Building changes across images
______

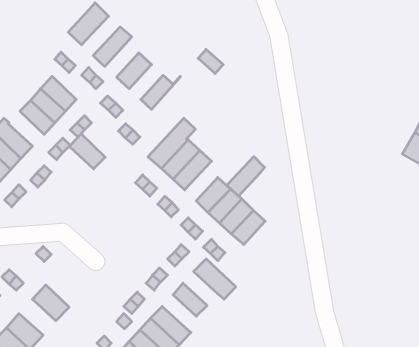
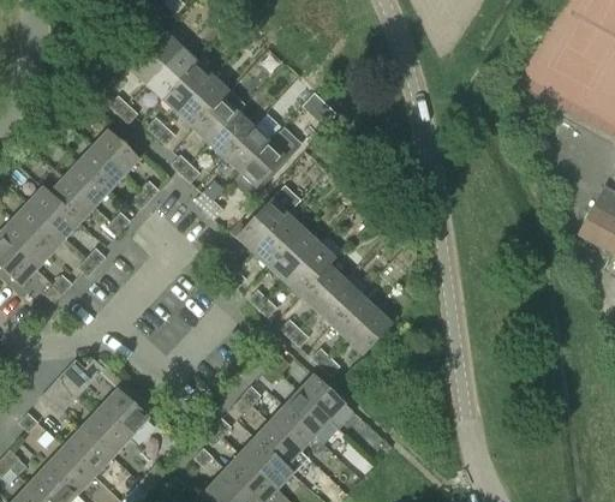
building: none -> [147,48,198,101]
building: none -> [178,76,228,130]
building: none -> [210,113,256,160]
building: none -> [240,130,294,186]
building: [69,134,105,169] -> [48,175,96,222]
building: [227,157,265,196] -> [285,243,335,295]
building: none -> [98,388,149,438]
building: none -> [282,390,329,436]
building: none -> [255,422,308,472]
building: none -> [62,428,112,476]

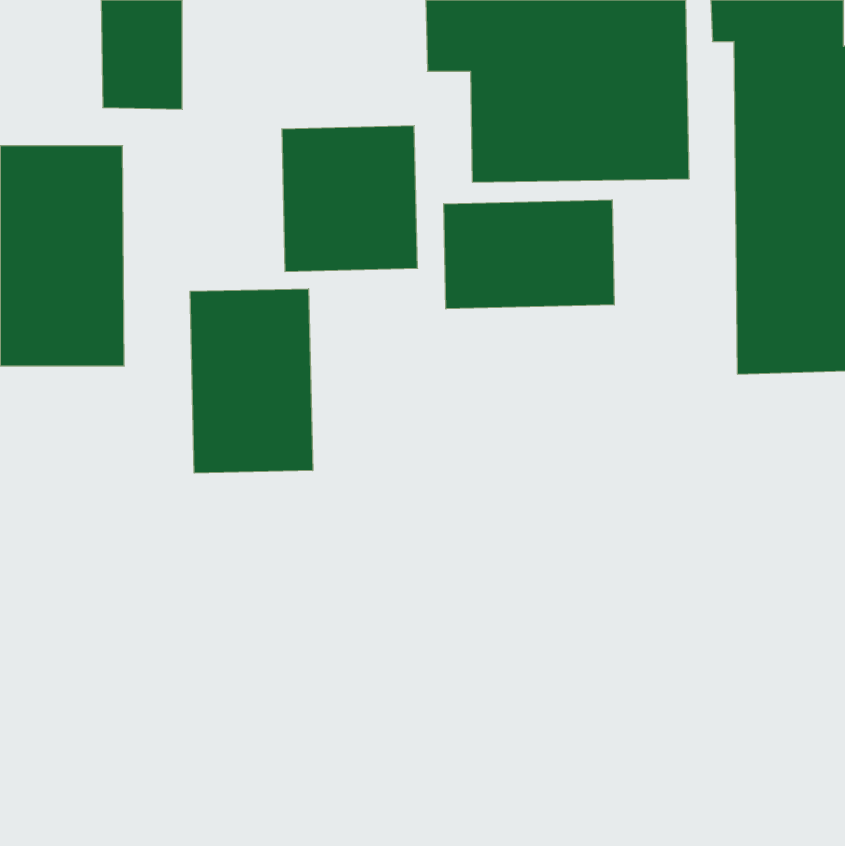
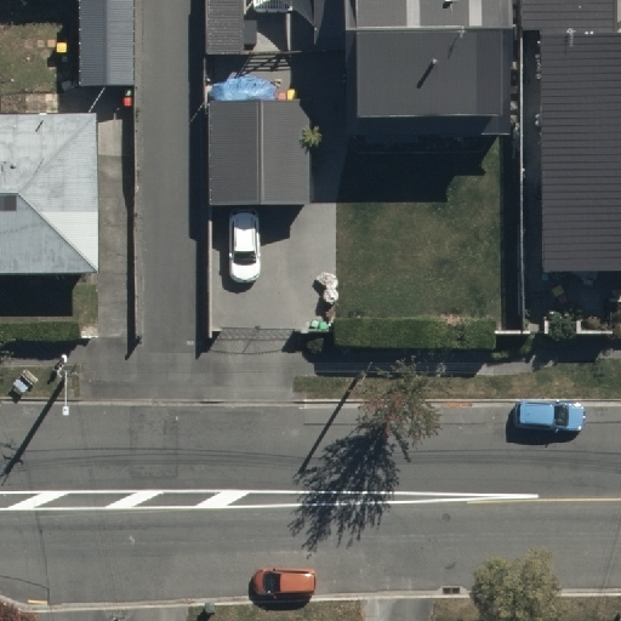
building: [444,200,614,309] -> none
building: [190,289,313,473] -> none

______

▶ [EXERCISE BRIEF]:
Repeat the data exactly as written, but without the pictures.

▶ [SOLUTION FOR THIS EXERCISE]:
building: none -> [147,48,198,101]
building: none -> [178,76,228,130]
building: none -> [210,113,256,160]
building: none -> [240,130,294,186]
building: [69,134,105,169] -> [48,175,96,222]
building: [227,157,265,196] -> [285,243,335,295]
building: none -> [98,388,149,438]
building: none -> [282,390,329,436]
building: none -> [255,422,308,472]
building: none -> [62,428,112,476]

building: [444,200,614,309] -> none
building: [190,289,313,473] -> none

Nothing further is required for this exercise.